(Records drawn from a dataset)
::::::::
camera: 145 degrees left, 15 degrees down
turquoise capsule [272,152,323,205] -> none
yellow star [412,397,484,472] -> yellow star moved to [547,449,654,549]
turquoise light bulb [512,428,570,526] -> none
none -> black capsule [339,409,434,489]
::::::::
▶ Work instructions: Output the records in full, exactly.

▶ Response to the exercise:
camera: 145 degrees left, 15 degrees down
turquoise capsule [272,152,323,205] -> none
yellow star [412,397,484,472] -> yellow star moved to [547,449,654,549]
turquoise light bulb [512,428,570,526] -> none
none -> black capsule [339,409,434,489]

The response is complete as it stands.